● **WHAT YOU WILL DO**: The records that follow are to be repeated exactly, with the pictures removed.

● **MATERIAL PROVIDED**:
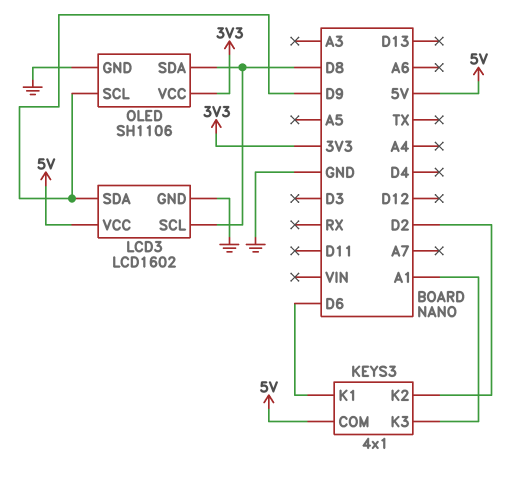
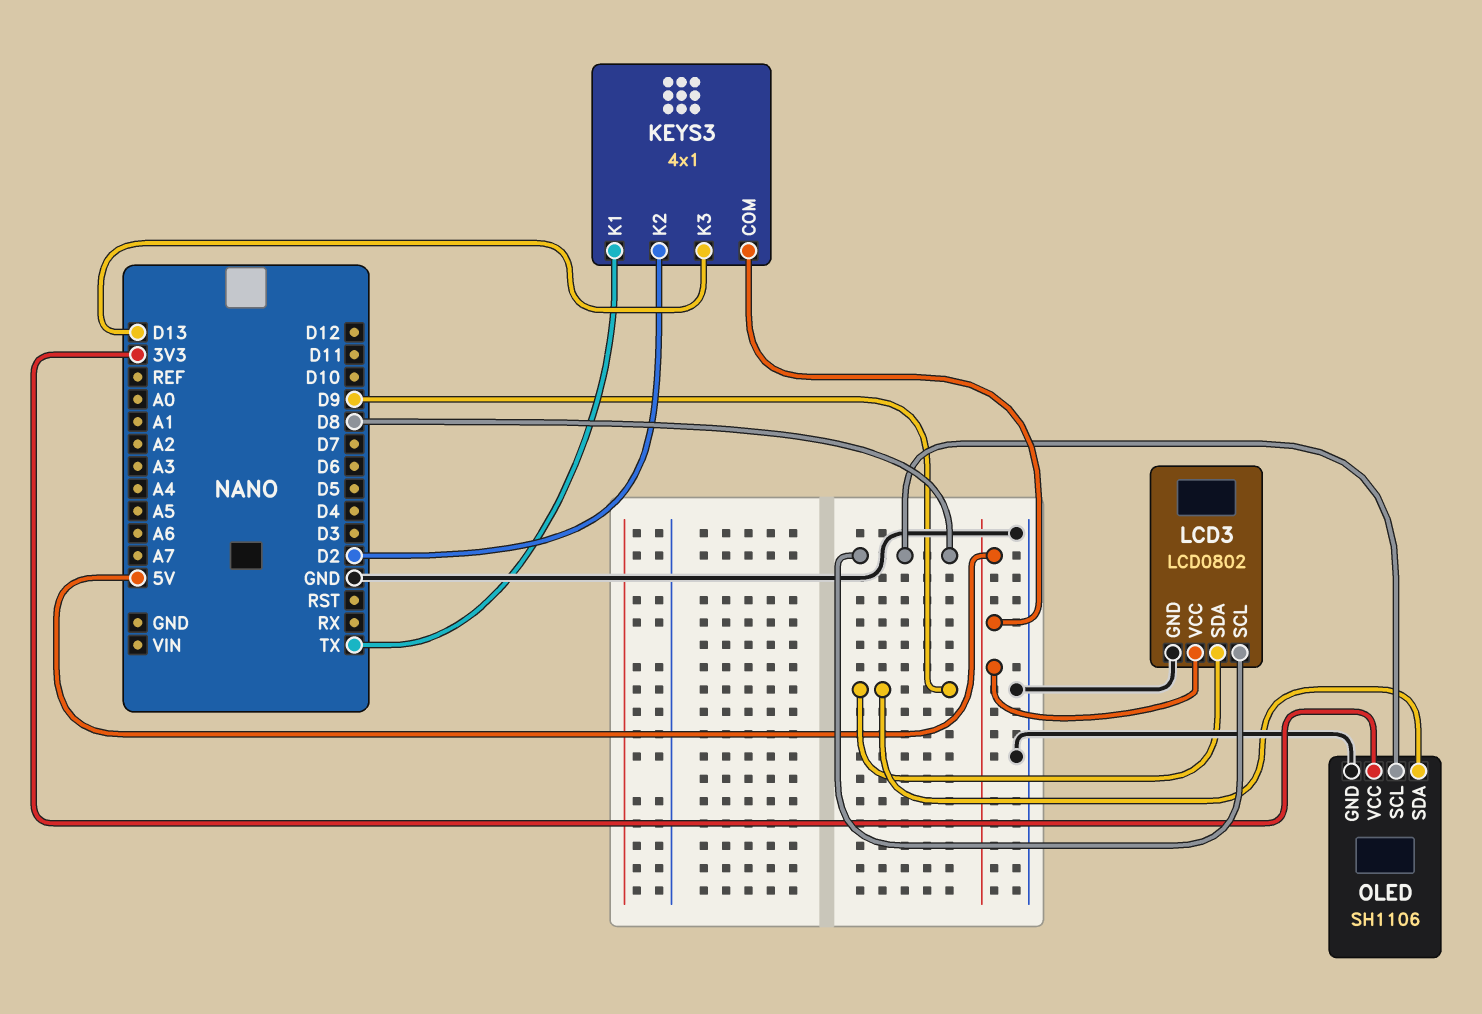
KEYS3 pin K1: D6 -> TX
KEYS3 pin K3: A1 -> D13
LCD3: LCD1602 -> LCD0802
OLED pin SCL: D9 -> D8
OLED pin SDA: D8 -> D9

● **RESPONSE TO THE EXERCISE**:
KEYS3 pin K1: D6 -> TX
KEYS3 pin K3: A1 -> D13
LCD3: LCD1602 -> LCD0802
OLED pin SCL: D9 -> D8
OLED pin SDA: D8 -> D9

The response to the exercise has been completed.